Object transformation records
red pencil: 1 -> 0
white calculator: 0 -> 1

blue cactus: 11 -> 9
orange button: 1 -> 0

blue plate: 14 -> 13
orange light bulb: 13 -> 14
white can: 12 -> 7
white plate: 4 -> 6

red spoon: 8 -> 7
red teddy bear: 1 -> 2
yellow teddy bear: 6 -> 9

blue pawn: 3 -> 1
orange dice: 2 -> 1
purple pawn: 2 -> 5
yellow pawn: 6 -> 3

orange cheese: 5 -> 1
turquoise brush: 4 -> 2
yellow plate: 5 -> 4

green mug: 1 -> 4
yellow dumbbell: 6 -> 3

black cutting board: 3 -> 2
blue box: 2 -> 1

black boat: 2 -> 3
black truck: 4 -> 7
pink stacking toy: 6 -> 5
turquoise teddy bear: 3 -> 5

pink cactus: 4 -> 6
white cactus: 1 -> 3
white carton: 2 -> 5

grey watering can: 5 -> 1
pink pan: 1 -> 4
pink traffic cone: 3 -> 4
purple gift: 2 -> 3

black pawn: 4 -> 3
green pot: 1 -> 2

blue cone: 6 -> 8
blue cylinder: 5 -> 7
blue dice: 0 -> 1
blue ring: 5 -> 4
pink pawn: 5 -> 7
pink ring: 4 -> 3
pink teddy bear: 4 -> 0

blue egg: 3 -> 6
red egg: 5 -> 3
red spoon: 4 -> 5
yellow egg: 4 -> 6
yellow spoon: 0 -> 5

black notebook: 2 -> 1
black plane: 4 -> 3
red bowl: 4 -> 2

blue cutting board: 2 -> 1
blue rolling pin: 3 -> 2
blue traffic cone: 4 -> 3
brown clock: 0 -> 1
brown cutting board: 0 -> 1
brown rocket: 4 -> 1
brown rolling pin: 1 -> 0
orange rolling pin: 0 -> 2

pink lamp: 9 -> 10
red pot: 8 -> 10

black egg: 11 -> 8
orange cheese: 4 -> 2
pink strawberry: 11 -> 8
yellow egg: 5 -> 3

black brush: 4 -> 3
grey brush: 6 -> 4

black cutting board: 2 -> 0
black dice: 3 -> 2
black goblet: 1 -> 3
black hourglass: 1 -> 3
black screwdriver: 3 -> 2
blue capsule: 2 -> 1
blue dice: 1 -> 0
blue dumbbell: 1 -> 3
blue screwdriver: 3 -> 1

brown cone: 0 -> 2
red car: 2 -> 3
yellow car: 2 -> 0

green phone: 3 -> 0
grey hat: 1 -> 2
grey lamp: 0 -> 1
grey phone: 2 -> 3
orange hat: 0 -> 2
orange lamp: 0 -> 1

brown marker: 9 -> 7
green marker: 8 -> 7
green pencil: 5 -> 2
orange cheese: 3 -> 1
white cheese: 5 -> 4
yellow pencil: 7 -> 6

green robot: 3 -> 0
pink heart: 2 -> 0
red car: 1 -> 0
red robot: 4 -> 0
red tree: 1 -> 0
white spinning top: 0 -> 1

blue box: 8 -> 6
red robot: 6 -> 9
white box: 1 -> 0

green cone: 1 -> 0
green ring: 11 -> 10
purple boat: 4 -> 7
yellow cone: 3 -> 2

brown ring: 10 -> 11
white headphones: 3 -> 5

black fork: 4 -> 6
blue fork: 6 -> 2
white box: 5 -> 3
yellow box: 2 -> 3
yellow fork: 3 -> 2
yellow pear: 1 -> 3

■ **Required work**
Above are the entries; repeat their lines exactly, from the first through the one that contains "blue cone: 6 -> 8".

■ **Output of the exercise**
red pencil: 1 -> 0
white calculator: 0 -> 1

blue cactus: 11 -> 9
orange button: 1 -> 0

blue plate: 14 -> 13
orange light bulb: 13 -> 14
white can: 12 -> 7
white plate: 4 -> 6

red spoon: 8 -> 7
red teddy bear: 1 -> 2
yellow teddy bear: 6 -> 9

blue pawn: 3 -> 1
orange dice: 2 -> 1
purple pawn: 2 -> 5
yellow pawn: 6 -> 3

orange cheese: 5 -> 1
turquoise brush: 4 -> 2
yellow plate: 5 -> 4

green mug: 1 -> 4
yellow dumbbell: 6 -> 3

black cutting board: 3 -> 2
blue box: 2 -> 1

black boat: 2 -> 3
black truck: 4 -> 7
pink stacking toy: 6 -> 5
turquoise teddy bear: 3 -> 5

pink cactus: 4 -> 6
white cactus: 1 -> 3
white carton: 2 -> 5

grey watering can: 5 -> 1
pink pan: 1 -> 4
pink traffic cone: 3 -> 4
purple gift: 2 -> 3

black pawn: 4 -> 3
green pot: 1 -> 2

blue cone: 6 -> 8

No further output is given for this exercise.